Object tracking records:
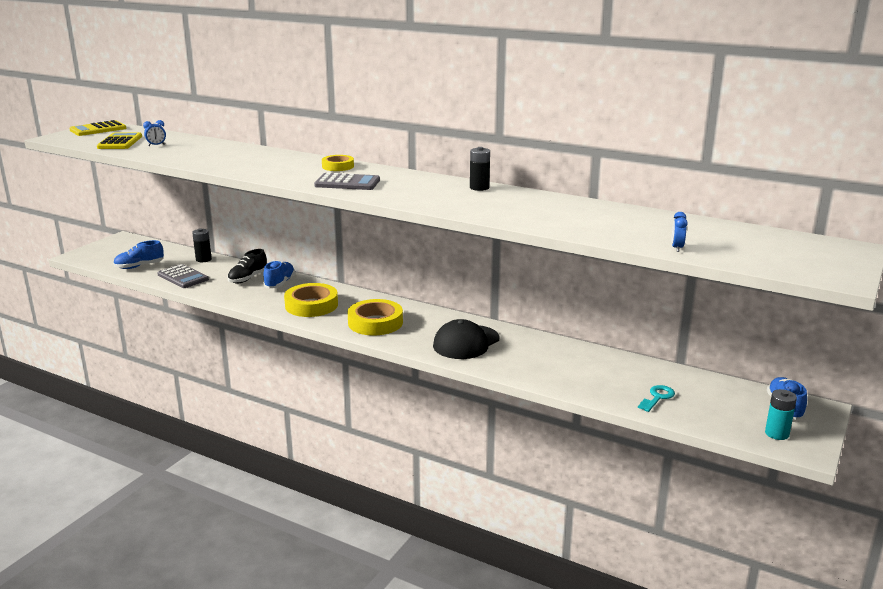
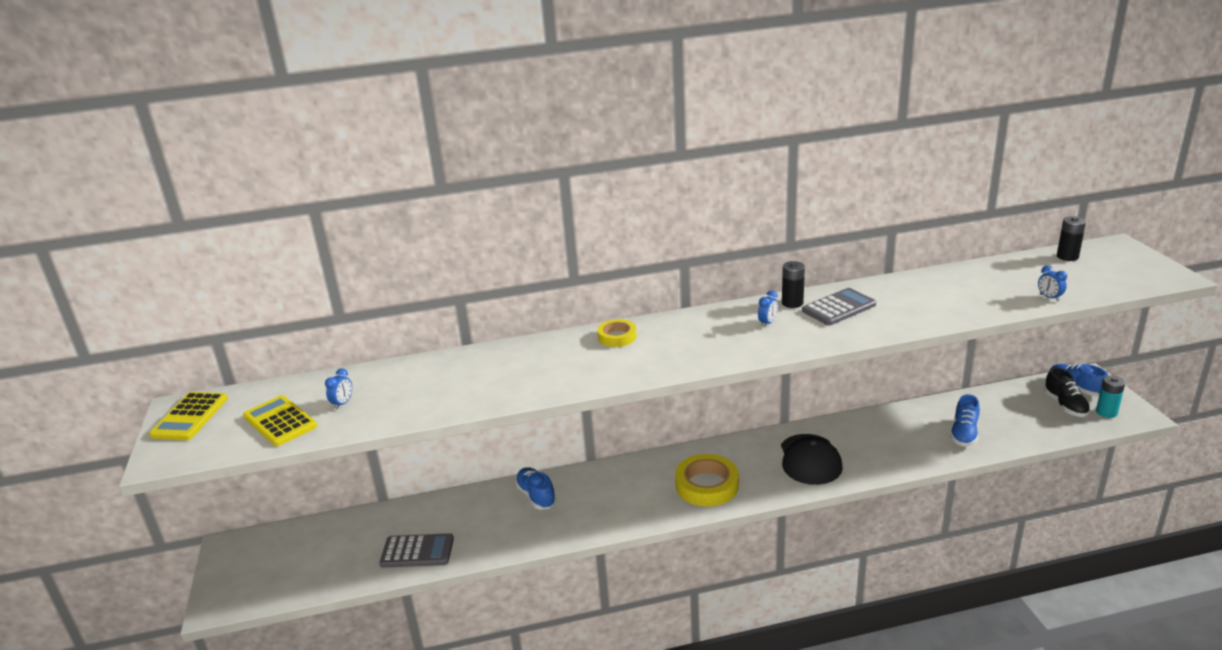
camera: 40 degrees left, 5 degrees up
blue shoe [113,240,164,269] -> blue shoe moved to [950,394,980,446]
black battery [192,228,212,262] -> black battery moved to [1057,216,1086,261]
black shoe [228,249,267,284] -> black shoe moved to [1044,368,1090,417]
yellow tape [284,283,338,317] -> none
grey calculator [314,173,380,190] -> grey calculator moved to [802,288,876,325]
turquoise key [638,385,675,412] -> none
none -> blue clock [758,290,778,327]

[THE TASK] Each entry above should be printed exactly, and any picture in it left out.

[PROBLEM SOLUTION]
camera: 40 degrees left, 5 degrees up
blue shoe [113,240,164,269] -> blue shoe moved to [950,394,980,446]
black battery [192,228,212,262] -> black battery moved to [1057,216,1086,261]
black shoe [228,249,267,284] -> black shoe moved to [1044,368,1090,417]
yellow tape [284,283,338,317] -> none
grey calculator [314,173,380,190] -> grey calculator moved to [802,288,876,325]
turquoise key [638,385,675,412] -> none
none -> blue clock [758,290,778,327]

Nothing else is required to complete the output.